--- LISTING ---
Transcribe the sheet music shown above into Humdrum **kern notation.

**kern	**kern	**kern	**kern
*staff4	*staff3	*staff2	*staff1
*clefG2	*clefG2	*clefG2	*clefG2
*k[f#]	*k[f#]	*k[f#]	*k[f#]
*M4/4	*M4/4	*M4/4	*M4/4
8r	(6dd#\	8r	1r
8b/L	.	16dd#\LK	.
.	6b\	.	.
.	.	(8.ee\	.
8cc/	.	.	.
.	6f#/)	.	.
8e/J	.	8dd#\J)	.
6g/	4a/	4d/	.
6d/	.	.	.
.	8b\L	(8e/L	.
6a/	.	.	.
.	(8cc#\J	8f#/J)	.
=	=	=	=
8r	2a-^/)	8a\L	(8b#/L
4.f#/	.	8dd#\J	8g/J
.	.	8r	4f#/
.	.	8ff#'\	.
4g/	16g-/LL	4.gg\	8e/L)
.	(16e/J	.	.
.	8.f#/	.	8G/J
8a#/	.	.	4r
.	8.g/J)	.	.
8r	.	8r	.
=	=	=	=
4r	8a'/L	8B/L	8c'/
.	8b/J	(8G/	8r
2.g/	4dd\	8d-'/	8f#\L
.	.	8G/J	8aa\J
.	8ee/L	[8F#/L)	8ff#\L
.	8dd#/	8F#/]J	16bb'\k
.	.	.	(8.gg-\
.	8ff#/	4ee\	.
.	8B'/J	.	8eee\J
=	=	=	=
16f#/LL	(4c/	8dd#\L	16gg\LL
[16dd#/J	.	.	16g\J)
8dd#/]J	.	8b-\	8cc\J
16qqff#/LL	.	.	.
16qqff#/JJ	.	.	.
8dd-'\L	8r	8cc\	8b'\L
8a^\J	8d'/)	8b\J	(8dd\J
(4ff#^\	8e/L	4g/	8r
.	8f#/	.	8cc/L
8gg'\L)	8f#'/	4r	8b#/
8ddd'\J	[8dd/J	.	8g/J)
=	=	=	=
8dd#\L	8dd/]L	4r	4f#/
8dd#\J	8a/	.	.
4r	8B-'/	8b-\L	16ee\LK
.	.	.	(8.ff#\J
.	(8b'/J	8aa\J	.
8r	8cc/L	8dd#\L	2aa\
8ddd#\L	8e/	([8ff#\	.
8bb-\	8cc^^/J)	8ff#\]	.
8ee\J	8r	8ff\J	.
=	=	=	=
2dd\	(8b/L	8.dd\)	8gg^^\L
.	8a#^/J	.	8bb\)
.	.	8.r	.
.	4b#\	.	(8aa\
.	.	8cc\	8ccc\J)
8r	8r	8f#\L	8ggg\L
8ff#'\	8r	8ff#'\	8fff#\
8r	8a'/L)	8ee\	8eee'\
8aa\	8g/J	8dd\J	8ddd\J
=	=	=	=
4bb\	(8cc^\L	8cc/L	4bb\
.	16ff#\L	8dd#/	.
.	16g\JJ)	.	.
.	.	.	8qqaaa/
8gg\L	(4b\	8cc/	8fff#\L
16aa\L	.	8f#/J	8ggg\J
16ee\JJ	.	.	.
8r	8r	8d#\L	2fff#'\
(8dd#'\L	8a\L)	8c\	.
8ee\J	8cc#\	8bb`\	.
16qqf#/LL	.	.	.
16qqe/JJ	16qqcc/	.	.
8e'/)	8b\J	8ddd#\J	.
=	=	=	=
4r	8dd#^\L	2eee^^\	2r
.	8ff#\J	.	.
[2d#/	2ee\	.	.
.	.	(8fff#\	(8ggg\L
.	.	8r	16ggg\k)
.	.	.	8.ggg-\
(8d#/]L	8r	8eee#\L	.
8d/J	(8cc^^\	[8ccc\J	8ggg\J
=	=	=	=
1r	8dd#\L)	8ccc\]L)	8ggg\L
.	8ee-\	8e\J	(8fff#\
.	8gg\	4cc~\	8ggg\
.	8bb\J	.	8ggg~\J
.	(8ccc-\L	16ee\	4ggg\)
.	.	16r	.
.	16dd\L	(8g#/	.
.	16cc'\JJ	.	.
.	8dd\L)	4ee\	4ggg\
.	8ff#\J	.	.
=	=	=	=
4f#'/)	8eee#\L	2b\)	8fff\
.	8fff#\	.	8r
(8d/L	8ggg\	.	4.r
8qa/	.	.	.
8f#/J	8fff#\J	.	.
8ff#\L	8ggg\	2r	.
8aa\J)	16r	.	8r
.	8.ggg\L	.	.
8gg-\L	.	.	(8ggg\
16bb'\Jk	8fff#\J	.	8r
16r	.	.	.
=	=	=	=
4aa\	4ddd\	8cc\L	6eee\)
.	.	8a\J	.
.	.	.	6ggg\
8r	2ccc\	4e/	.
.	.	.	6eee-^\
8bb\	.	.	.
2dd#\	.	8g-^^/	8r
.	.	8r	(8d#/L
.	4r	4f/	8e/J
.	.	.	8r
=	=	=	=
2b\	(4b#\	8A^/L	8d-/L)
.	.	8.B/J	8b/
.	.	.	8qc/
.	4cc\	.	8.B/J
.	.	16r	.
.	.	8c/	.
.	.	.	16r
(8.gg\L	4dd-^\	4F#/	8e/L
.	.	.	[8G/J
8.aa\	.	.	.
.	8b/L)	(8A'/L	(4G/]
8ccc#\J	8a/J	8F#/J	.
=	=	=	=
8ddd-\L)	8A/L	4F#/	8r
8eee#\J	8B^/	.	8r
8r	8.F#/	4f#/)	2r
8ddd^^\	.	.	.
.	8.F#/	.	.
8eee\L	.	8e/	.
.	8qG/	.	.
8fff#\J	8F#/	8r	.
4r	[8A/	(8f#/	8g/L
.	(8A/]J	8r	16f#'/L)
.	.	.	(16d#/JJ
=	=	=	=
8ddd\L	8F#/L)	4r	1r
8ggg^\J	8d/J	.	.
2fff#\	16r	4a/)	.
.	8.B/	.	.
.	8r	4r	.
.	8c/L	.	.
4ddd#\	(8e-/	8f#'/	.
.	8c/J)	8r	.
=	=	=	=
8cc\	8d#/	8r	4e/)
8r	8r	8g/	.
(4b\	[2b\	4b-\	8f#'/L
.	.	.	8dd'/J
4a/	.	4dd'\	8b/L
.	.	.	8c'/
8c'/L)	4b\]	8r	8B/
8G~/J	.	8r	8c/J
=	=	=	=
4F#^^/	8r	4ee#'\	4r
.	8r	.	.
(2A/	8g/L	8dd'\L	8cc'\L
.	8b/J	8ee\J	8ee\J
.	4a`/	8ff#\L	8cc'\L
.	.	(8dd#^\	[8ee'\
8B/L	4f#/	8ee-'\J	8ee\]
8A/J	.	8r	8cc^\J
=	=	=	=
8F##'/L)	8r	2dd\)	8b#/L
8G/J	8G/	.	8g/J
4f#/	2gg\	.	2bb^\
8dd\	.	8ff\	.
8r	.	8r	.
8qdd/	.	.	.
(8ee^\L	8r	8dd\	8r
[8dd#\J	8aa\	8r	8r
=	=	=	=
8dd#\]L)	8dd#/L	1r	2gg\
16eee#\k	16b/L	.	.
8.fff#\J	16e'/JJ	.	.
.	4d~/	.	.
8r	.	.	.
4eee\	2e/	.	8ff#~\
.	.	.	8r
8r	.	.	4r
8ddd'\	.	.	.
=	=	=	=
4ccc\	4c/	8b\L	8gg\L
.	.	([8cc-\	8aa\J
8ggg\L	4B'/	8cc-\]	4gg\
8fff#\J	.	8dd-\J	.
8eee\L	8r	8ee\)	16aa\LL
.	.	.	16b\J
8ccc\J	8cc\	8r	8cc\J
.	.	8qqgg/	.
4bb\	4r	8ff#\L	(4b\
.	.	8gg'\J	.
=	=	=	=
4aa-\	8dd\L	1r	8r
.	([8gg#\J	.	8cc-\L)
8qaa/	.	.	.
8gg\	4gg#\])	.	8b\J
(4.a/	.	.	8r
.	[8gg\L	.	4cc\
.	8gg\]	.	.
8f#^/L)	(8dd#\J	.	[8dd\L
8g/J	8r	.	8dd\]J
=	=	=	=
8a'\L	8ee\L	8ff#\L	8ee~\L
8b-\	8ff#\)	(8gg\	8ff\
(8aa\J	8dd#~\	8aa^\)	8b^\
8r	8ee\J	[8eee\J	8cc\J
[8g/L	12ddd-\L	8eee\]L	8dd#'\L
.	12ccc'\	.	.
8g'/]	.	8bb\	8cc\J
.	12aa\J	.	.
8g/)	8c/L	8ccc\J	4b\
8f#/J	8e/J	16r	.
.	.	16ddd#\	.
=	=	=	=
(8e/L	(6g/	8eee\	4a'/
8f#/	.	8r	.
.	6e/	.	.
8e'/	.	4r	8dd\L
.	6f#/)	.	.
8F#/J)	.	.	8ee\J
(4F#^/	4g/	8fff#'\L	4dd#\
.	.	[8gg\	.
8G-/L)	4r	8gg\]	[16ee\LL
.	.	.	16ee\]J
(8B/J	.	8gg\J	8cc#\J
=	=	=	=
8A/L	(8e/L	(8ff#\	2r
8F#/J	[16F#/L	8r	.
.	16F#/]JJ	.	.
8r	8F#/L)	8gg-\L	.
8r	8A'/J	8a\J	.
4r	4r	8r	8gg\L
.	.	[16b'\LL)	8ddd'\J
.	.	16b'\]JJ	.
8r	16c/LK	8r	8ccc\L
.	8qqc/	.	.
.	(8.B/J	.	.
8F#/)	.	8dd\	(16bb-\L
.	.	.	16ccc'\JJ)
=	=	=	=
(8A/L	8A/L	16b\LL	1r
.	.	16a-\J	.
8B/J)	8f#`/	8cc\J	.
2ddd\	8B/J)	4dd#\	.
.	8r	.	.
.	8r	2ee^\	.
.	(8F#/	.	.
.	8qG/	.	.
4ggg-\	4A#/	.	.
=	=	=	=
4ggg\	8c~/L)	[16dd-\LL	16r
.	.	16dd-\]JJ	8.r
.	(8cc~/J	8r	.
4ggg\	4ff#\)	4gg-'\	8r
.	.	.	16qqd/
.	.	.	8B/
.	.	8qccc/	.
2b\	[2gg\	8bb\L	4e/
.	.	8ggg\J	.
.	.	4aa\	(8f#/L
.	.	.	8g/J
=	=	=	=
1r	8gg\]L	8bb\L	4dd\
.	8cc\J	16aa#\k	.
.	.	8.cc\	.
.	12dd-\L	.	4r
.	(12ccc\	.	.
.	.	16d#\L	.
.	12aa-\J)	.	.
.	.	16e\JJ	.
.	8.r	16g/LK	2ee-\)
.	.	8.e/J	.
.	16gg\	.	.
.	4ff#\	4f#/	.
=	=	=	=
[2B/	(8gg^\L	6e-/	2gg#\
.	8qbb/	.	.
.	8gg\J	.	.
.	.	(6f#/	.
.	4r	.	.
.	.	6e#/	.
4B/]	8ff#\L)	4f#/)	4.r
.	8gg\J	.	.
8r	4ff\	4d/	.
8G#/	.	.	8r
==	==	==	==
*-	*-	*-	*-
---
■ WORK TO COMPLETE
From the records above, copy out every line that contains the string "kern", matching case exactly.

■ RESULT FOR THIS TASK
Transcribe the sheet music shown above into Humdrum **kern notation.
**kern	**kern	**kern	**kern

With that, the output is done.